[DATA SHOWN]
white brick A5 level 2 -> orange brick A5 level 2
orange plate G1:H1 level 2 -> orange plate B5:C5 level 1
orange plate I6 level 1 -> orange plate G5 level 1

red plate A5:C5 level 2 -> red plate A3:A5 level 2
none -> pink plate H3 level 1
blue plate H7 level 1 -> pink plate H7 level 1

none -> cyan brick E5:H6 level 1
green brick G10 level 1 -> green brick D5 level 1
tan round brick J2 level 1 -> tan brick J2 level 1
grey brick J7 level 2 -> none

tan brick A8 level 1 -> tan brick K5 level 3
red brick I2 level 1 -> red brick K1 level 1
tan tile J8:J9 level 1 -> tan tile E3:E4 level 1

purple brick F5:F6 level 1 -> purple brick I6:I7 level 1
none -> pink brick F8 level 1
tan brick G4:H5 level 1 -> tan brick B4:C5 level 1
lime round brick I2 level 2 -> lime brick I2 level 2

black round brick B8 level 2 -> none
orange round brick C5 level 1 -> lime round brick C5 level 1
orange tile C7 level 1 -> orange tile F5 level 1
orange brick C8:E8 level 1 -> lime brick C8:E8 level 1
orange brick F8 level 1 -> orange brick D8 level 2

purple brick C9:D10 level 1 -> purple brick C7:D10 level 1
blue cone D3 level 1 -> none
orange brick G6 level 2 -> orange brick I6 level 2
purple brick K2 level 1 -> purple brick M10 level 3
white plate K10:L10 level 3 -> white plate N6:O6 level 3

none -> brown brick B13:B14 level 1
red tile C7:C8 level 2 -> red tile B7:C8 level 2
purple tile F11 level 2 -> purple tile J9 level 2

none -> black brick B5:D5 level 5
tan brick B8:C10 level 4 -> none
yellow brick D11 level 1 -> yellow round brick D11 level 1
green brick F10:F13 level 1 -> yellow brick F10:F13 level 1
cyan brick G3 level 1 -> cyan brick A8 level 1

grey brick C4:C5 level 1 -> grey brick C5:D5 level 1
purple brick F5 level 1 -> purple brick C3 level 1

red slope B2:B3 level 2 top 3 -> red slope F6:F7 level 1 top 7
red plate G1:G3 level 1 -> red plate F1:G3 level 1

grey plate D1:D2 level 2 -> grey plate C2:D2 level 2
[/DATA SHOWN]
◆ WHAT YOU HAVE TO DO
What you give back should be only the lines of the records above, starting at the line with "orange brick F8" and ending at the line with "red tile C7:C8", restated word for word.

◆ EXERCISE ANSWER
orange brick F8 level 1 -> orange brick D8 level 2

purple brick C9:D10 level 1 -> purple brick C7:D10 level 1
blue cone D3 level 1 -> none
orange brick G6 level 2 -> orange brick I6 level 2
purple brick K2 level 1 -> purple brick M10 level 3
white plate K10:L10 level 3 -> white plate N6:O6 level 3

none -> brown brick B13:B14 level 1
red tile C7:C8 level 2 -> red tile B7:C8 level 2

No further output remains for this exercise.